Action item: Each entry below is to be written out exactly, and the pictures are to be left out.

Exercise materials:
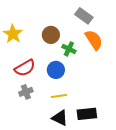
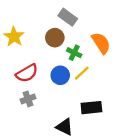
gray rectangle: (84, 16) -> (68, 17), moved
yellow line: (59, 96) -> (82, 73), moved, turned -35
black rectangle: (87, 114) -> (91, 108), moved

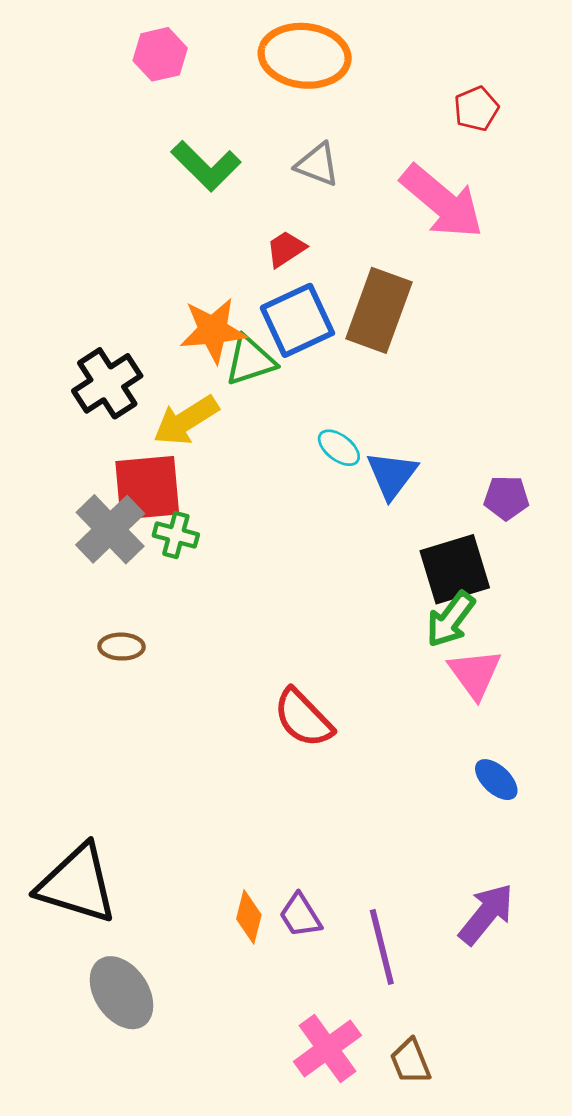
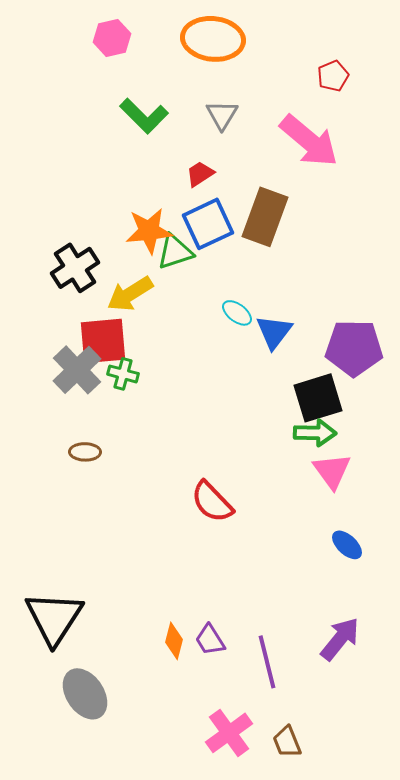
gray triangle: (317, 164) -> (222, 115), turned 40
purple pentagon: (506, 498) -> (354, 348), size x1.8
green arrow: (450, 619) -> (315, 433), turned -126
black triangle: (77, 884) -> (54, 618), turned 46

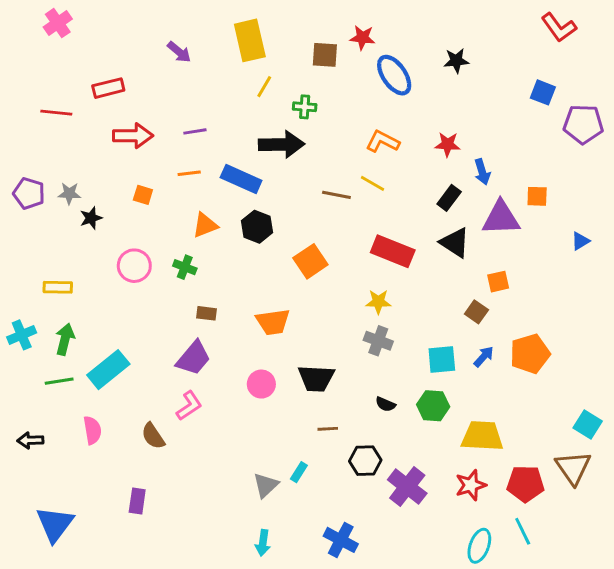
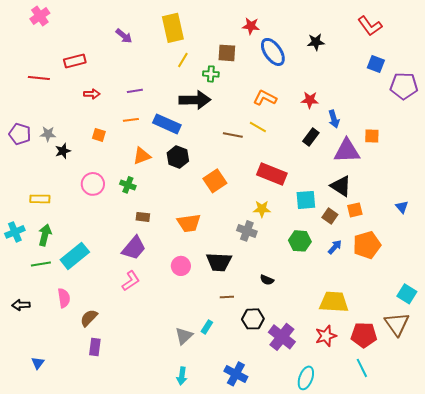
red L-shape: (559, 27) -> (370, 26), moved
brown square: (325, 55) -> (227, 53), moved
red arrow: (133, 136) -> (92, 94), size x0.6
blue triangle: (580, 241) -> (402, 207), moved, turned -40
black triangle: (455, 243) -> (341, 186), moved
orange square: (498, 282) -> (355, 210), moved
gray cross: (378, 341) -> (247, 231), moved
cyan square: (442, 360) -> (306, 200), moved
green hexagon: (433, 406) -> (300, 241), moved
brown semicircle: (153, 436) -> (89, 318), moved, turned 78
blue triangle: (55, 524) -> (38, 363), size x0.5
cyan ellipse: (479, 546) -> (306, 378), moved

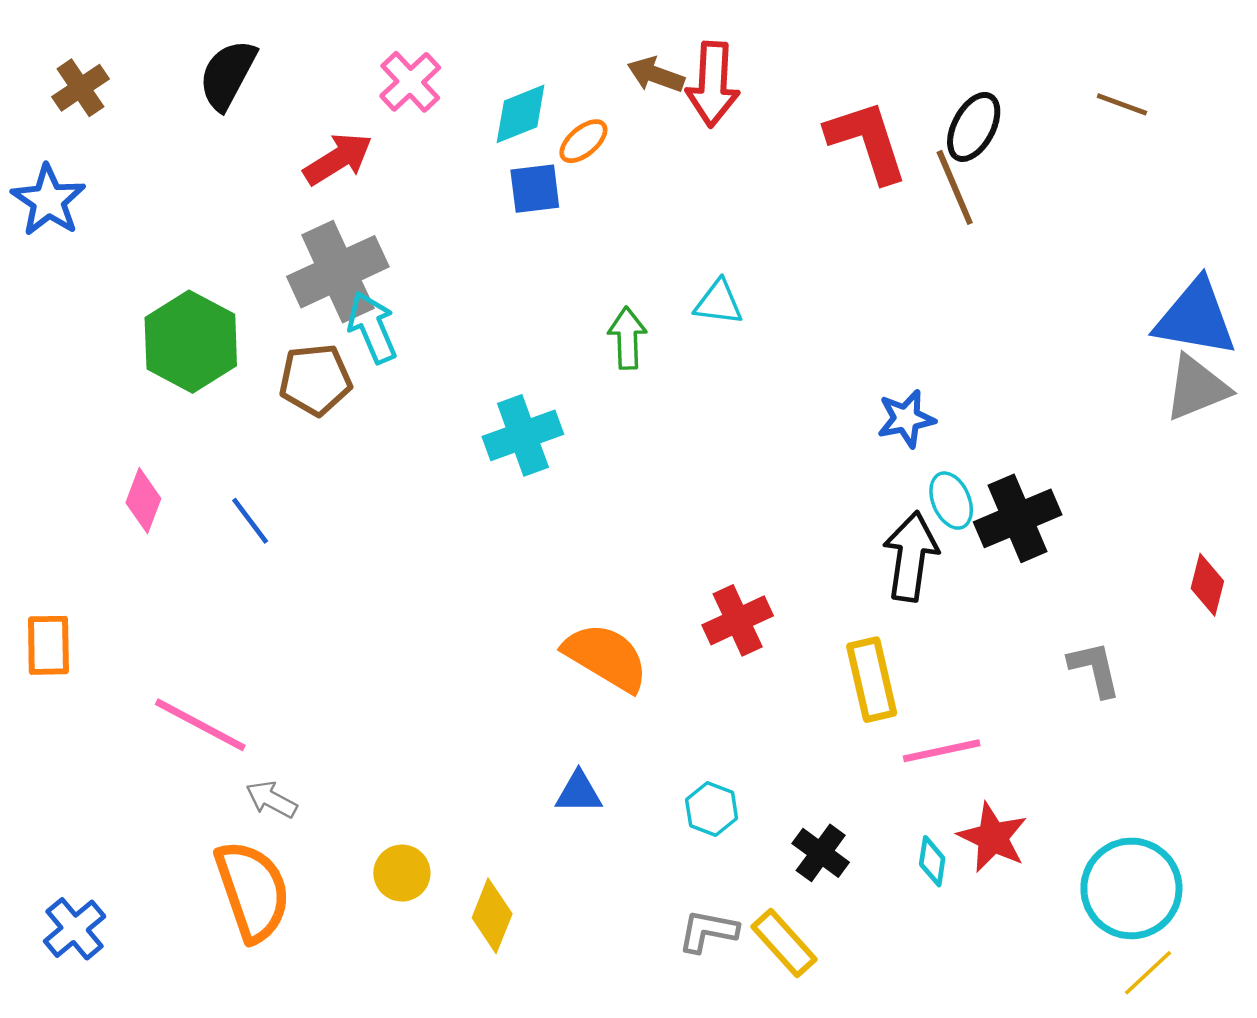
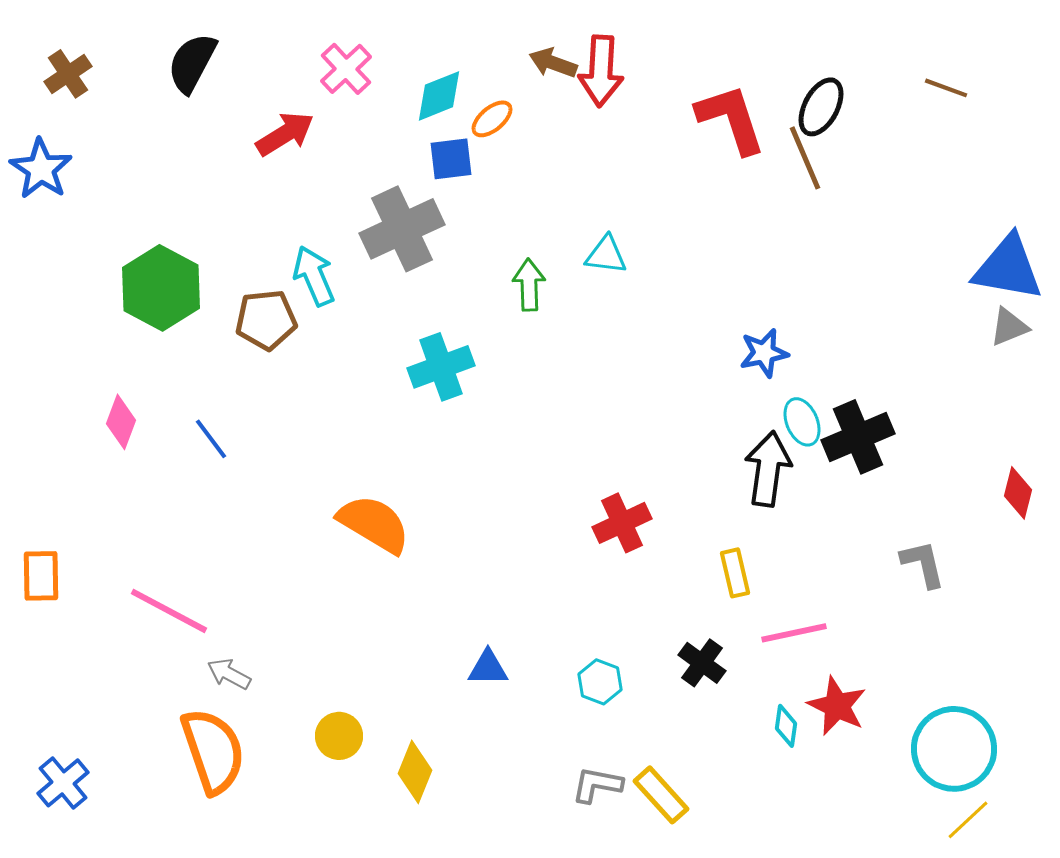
gray cross: (338, 272) -> (402, 229), moved
gray triangle: (1197, 388) -> (1009, 327), size x0.7
orange rectangle: (48, 645) -> (41, 576), moved
orange semicircle: (606, 657) -> (374, 524), moved
yellow rectangle: (872, 680) -> (735, 573), size x0.7
black cross: (821, 853) -> (702, 663), moved

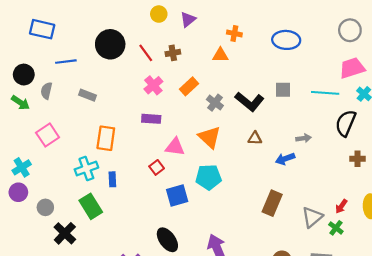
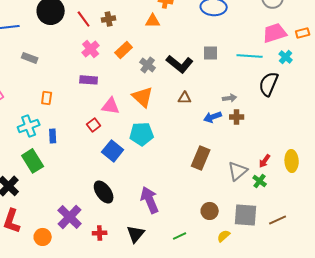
orange rectangle: (106, 138) -> (47, 98), size x0.6
brown cross: (358, 159) -> (237, 117), moved
blue square: (177, 195) -> (113, 151), turned -35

Exercise output:
gray rectangle: (84, 16) -> (68, 17), moved
yellow line: (59, 96) -> (82, 73), moved, turned -35
black rectangle: (87, 114) -> (91, 108), moved

gray triangle: (317, 164) -> (222, 115), turned 40
purple pentagon: (506, 498) -> (354, 348), size x1.8
green arrow: (450, 619) -> (315, 433), turned -126
black triangle: (77, 884) -> (54, 618), turned 46

red L-shape: (559, 27) -> (370, 26), moved
brown square: (325, 55) -> (227, 53), moved
red arrow: (133, 136) -> (92, 94), size x0.6
blue triangle: (580, 241) -> (402, 207), moved, turned -40
black triangle: (455, 243) -> (341, 186), moved
orange square: (498, 282) -> (355, 210), moved
gray cross: (378, 341) -> (247, 231), moved
cyan square: (442, 360) -> (306, 200), moved
green hexagon: (433, 406) -> (300, 241), moved
brown semicircle: (153, 436) -> (89, 318), moved, turned 78
blue triangle: (55, 524) -> (38, 363), size x0.5
cyan ellipse: (479, 546) -> (306, 378), moved

gray cross: (338, 272) -> (402, 229), moved
gray triangle: (1197, 388) -> (1009, 327), size x0.7
orange rectangle: (48, 645) -> (41, 576), moved
orange semicircle: (606, 657) -> (374, 524), moved
yellow rectangle: (872, 680) -> (735, 573), size x0.7
black cross: (821, 853) -> (702, 663), moved

orange rectangle: (106, 138) -> (47, 98), size x0.6
brown cross: (358, 159) -> (237, 117), moved
blue square: (177, 195) -> (113, 151), turned -35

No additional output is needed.